(EXERCISE INPUT begins)

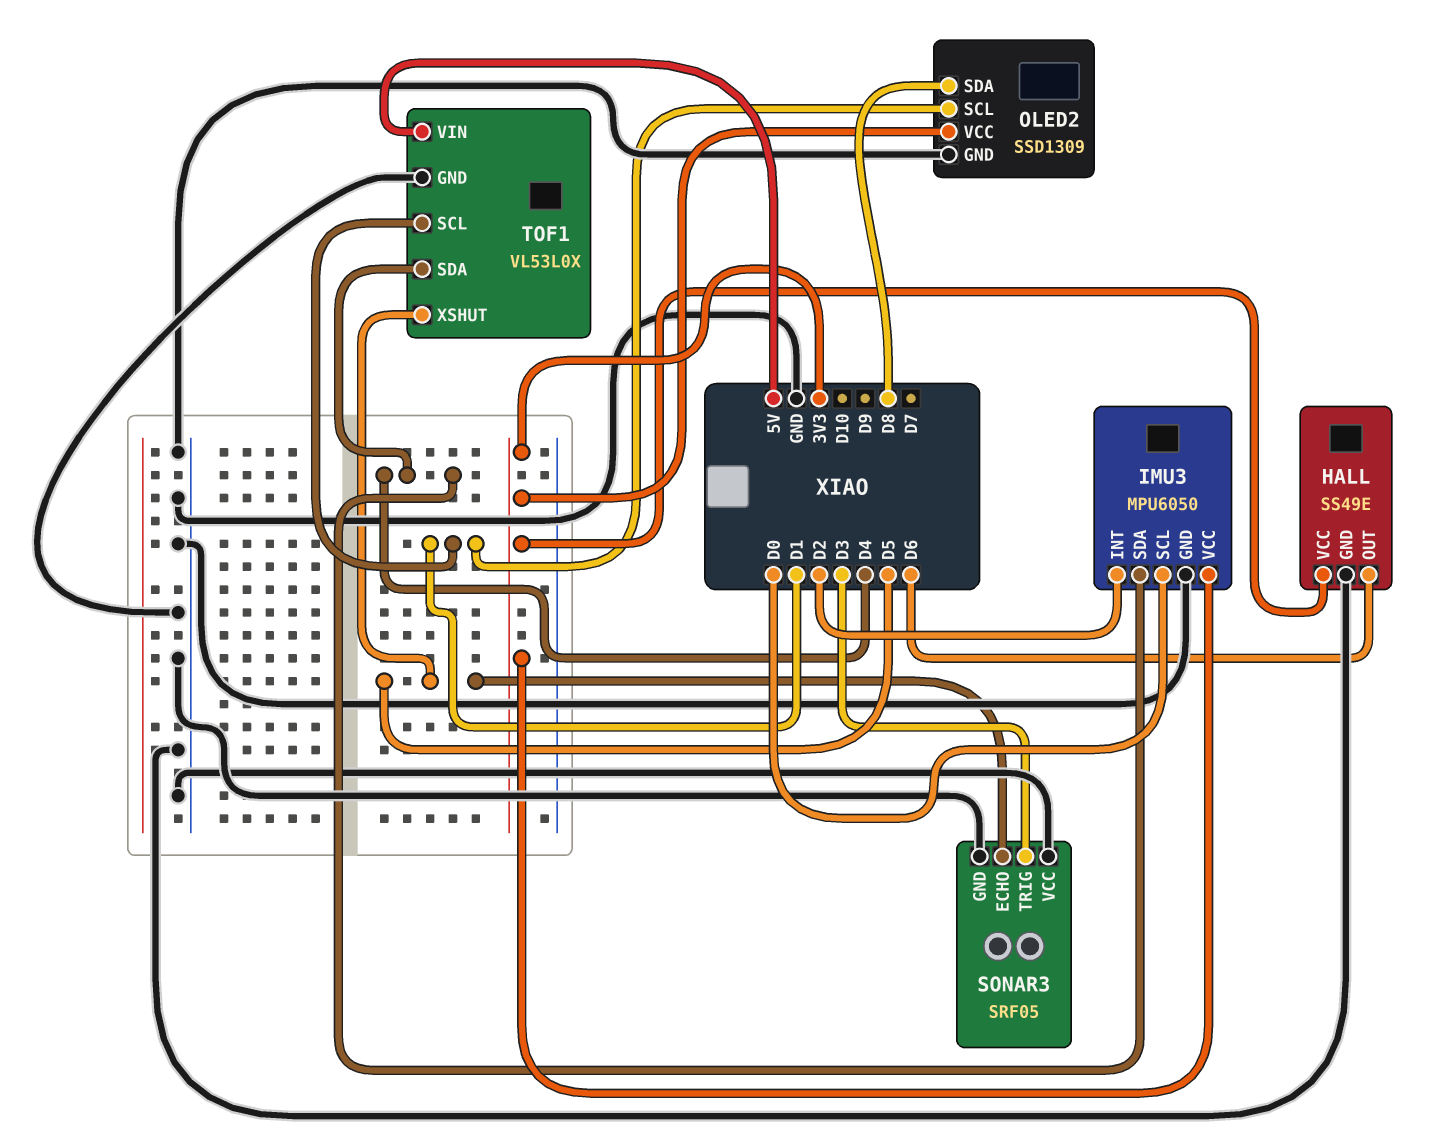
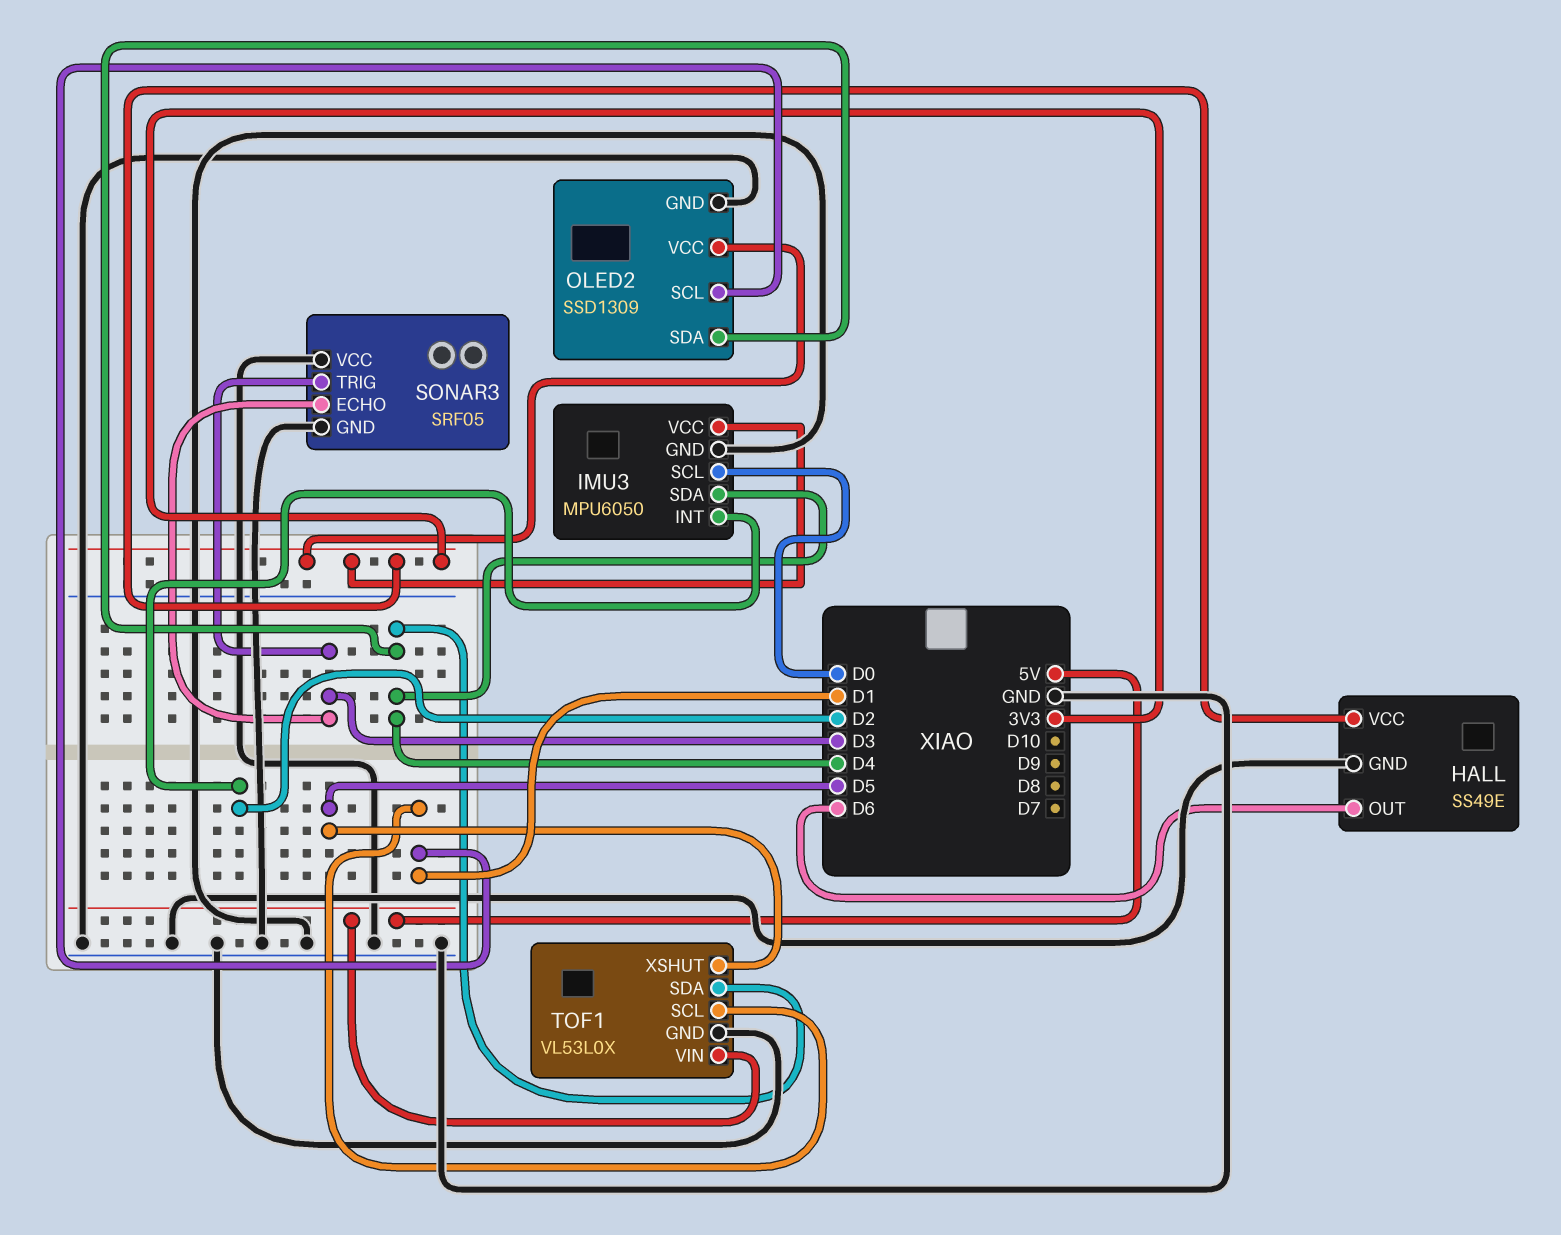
OLED2 pin SDA: D8 -> D4
SONAR3 pin ECHO: D5 -> D3

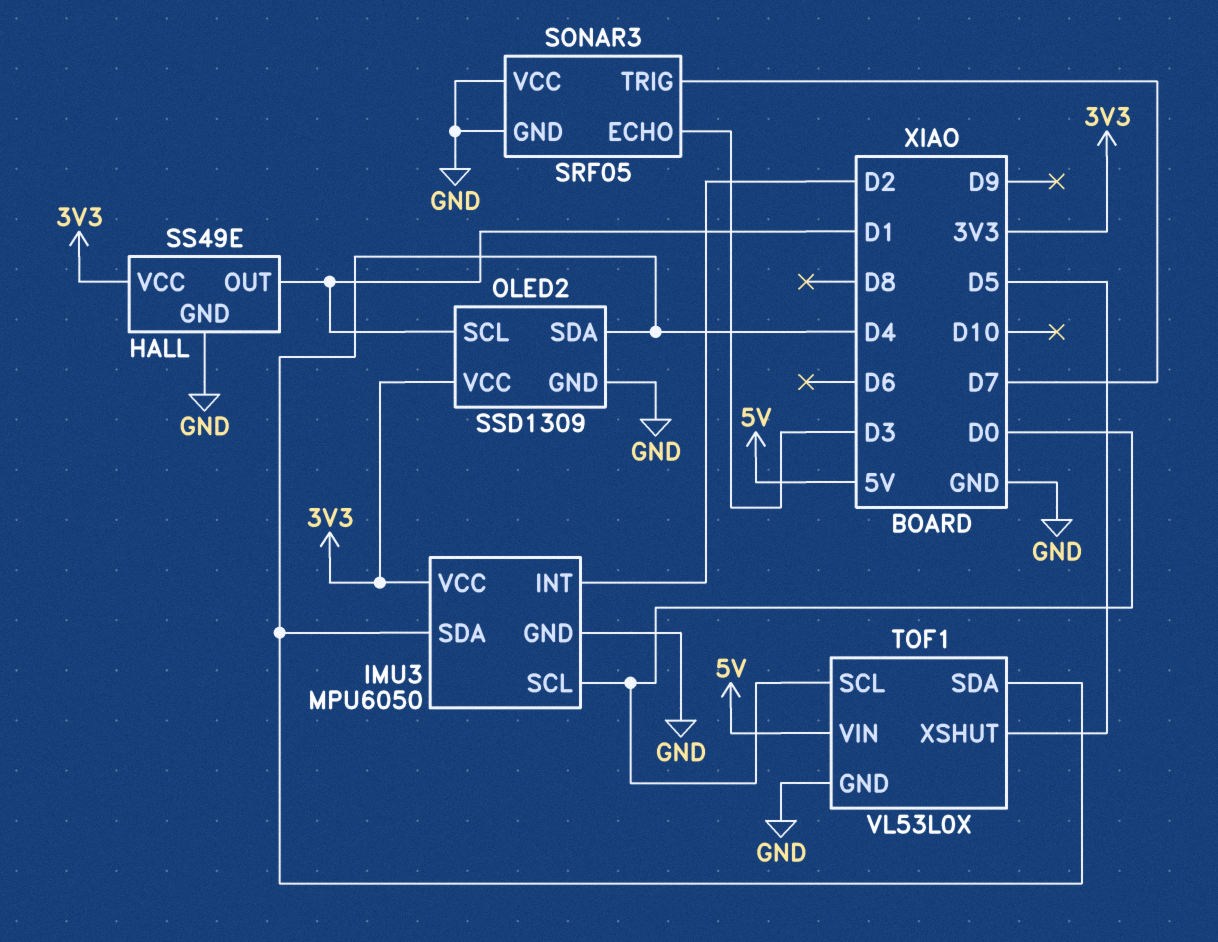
HALL pin OUT: D6 -> D1
SONAR3 pin TRIG: D3 -> D7
TOF1 pin SCL: D1 -> D0

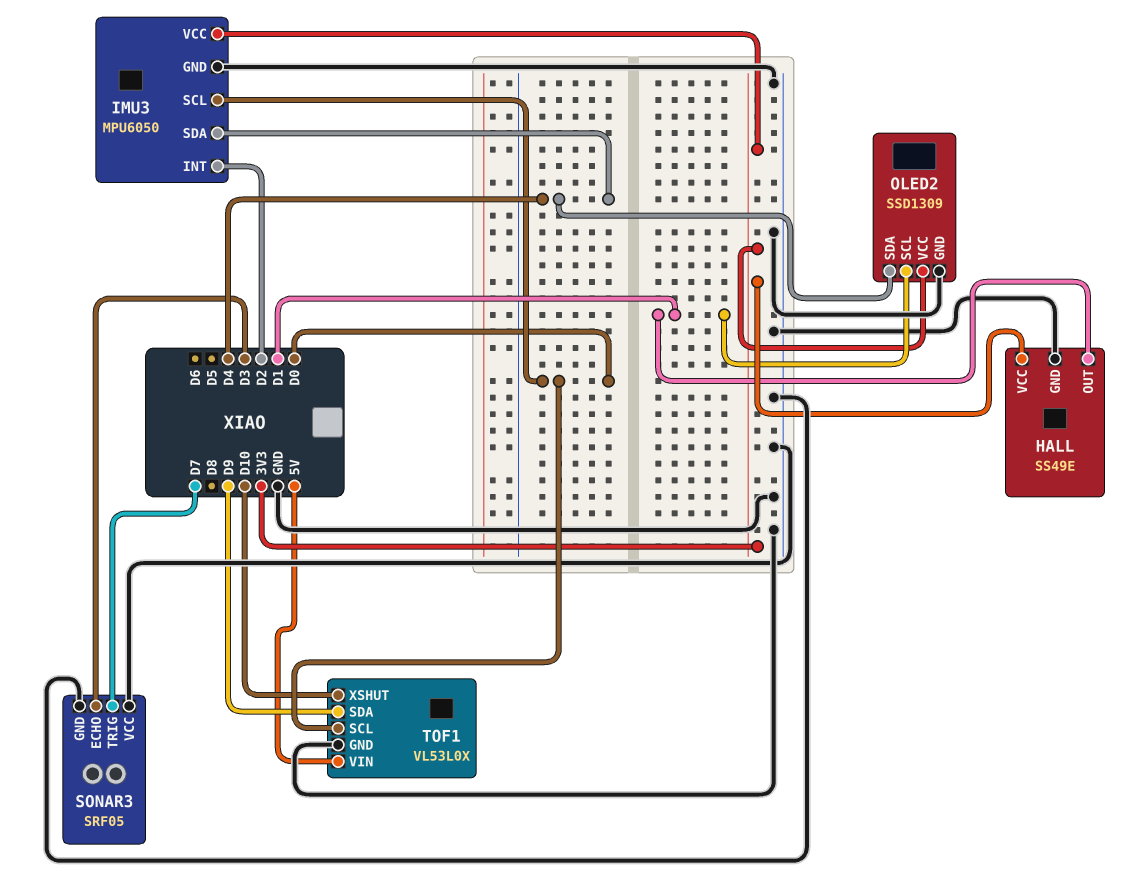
TOF1 pin SDA: D4 -> D9
TOF1 pin XSHUT: D5 -> D10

(EXERCISE INPUT ends)

EXERCISE GOAL -> Pictures are not part of the copy. Output only the lines from the one with "SONAR3 pin ECHO: D5 -> D3" through the final line of the records, exactly as given.

ANSWER SPACE ->
SONAR3 pin ECHO: D5 -> D3

HALL pin OUT: D6 -> D1
SONAR3 pin TRIG: D3 -> D7
TOF1 pin SCL: D1 -> D0

TOF1 pin SDA: D4 -> D9
TOF1 pin XSHUT: D5 -> D10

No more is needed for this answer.